Each entry below is to be written out exactly, and the pictures are to be left out.

Saved data entries
• • • • •

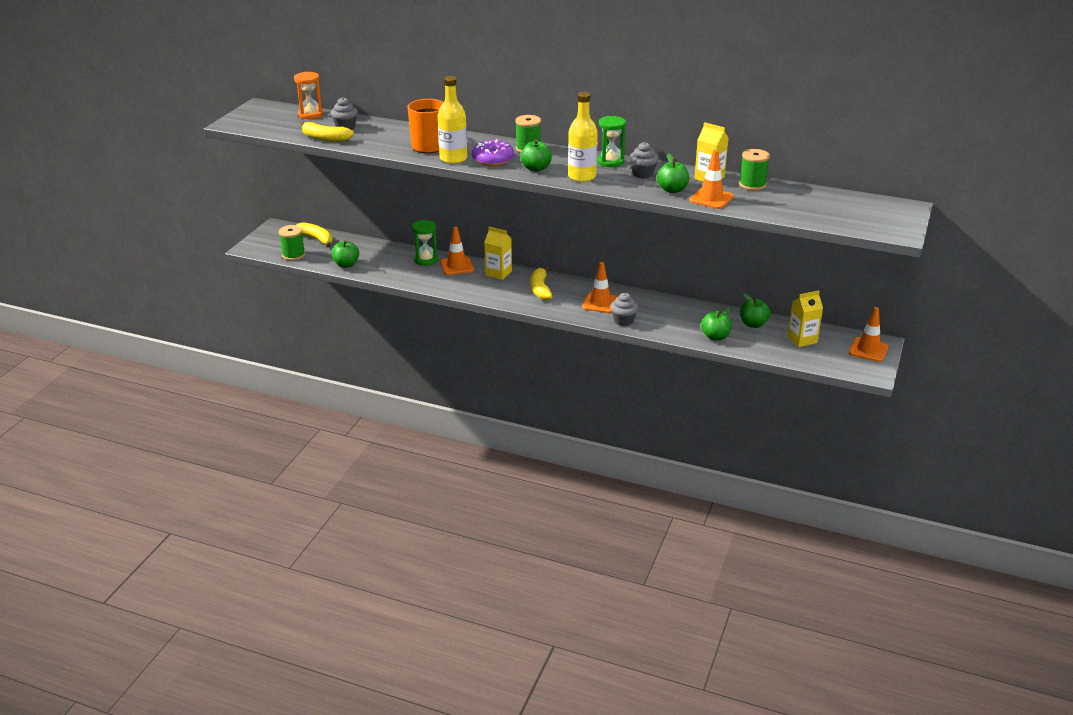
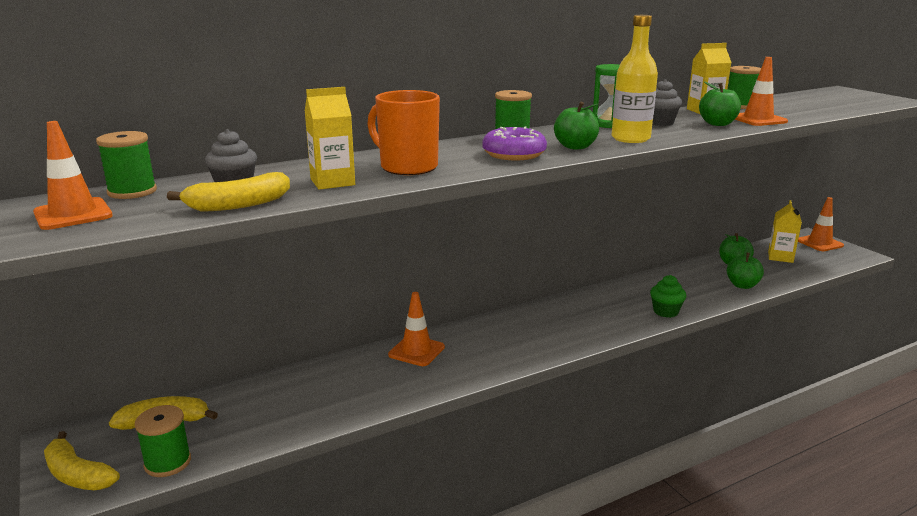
camera: 50 degrees left, 10 degrees down
orange hourglass [294,72,323,119] -> green spool [96,131,157,199]
green apple [331,240,359,268] -> none
green hourglass [412,220,438,266] -> none
yellow bottle [438,76,467,164] -> none
yellow carton [484,227,512,280] -> yellow carton moved to [305,87,355,190]
yellow banana [531,266,552,300] -> yellow banana moved to [44,431,120,490]
orange traffic cone [582,262,617,313] -> orange traffic cone moved to [33,121,113,230]
grey cupcake [610,293,638,326] -> green cupcake [650,275,687,318]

• • • • •

• _ANSWER_:
camera: 50 degrees left, 10 degrees down
orange hourglass [294,72,323,119] -> green spool [96,131,157,199]
green apple [331,240,359,268] -> none
green hourglass [412,220,438,266] -> none
yellow bottle [438,76,467,164] -> none
yellow carton [484,227,512,280] -> yellow carton moved to [305,87,355,190]
yellow banana [531,266,552,300] -> yellow banana moved to [44,431,120,490]
orange traffic cone [582,262,617,313] -> orange traffic cone moved to [33,121,113,230]
grey cupcake [610,293,638,326] -> green cupcake [650,275,687,318]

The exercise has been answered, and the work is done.